**What the exercise asks**
Every line below that holds the string "left" should be copied out.

[Stored items from a collection]

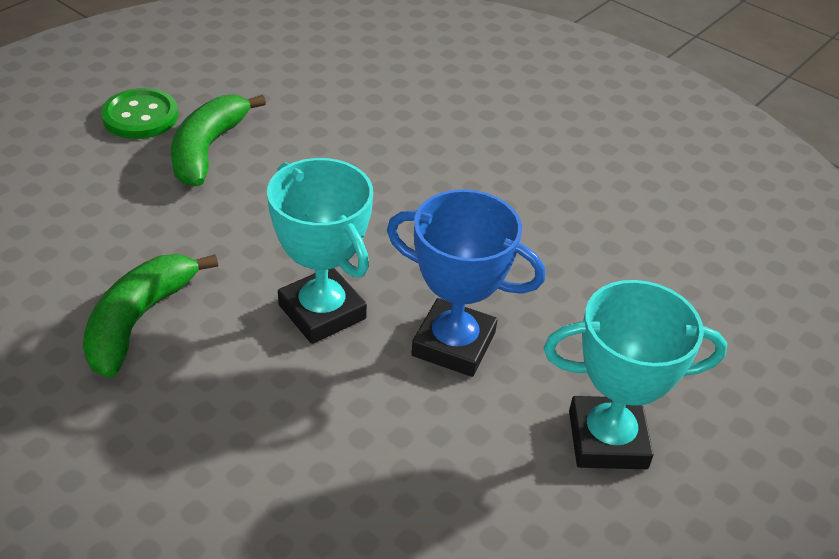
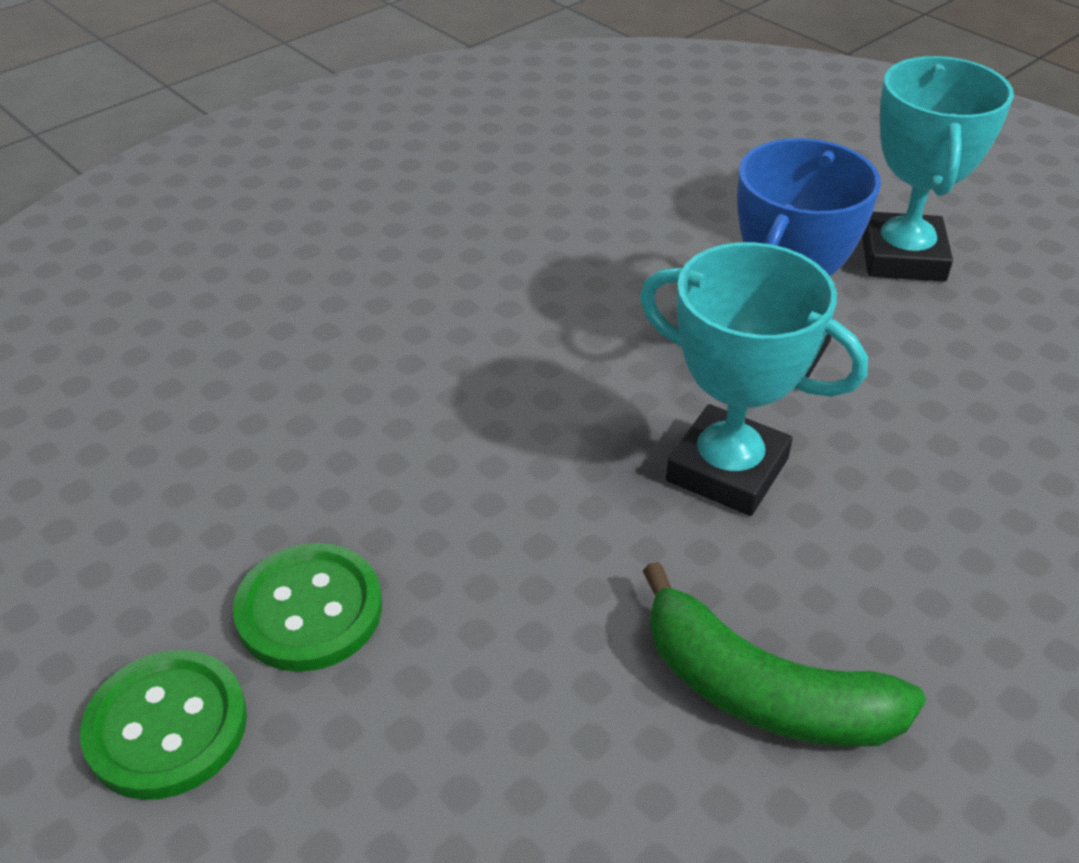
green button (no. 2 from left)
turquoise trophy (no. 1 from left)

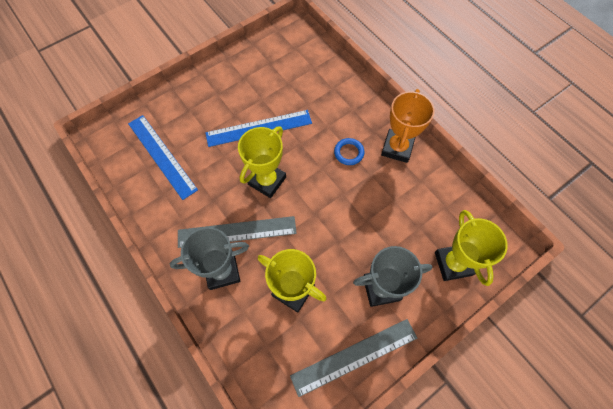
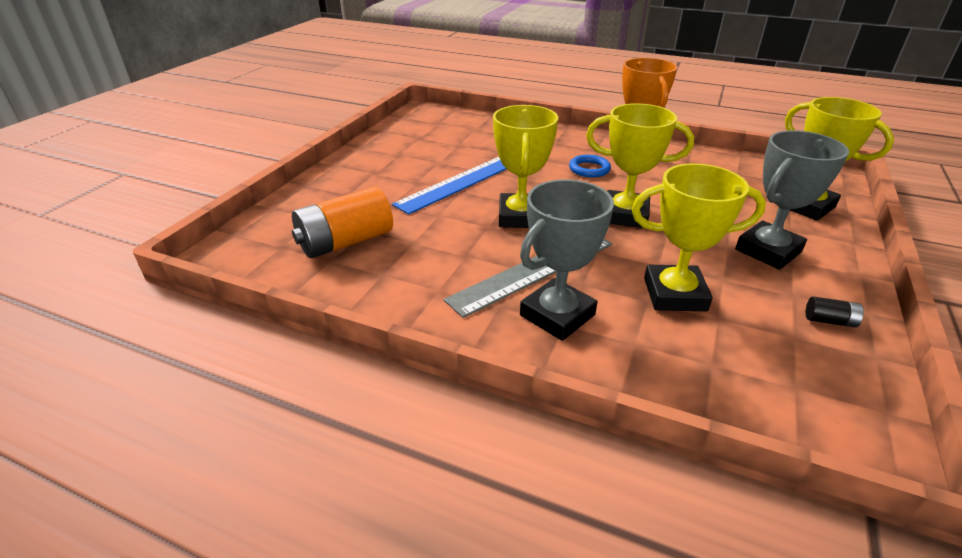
orange battery
yellow trophy (no. 2 from left)
black battery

**Response**
green button (no. 2 from left)
turquoise trophy (no. 1 from left)
yellow trophy (no. 2 from left)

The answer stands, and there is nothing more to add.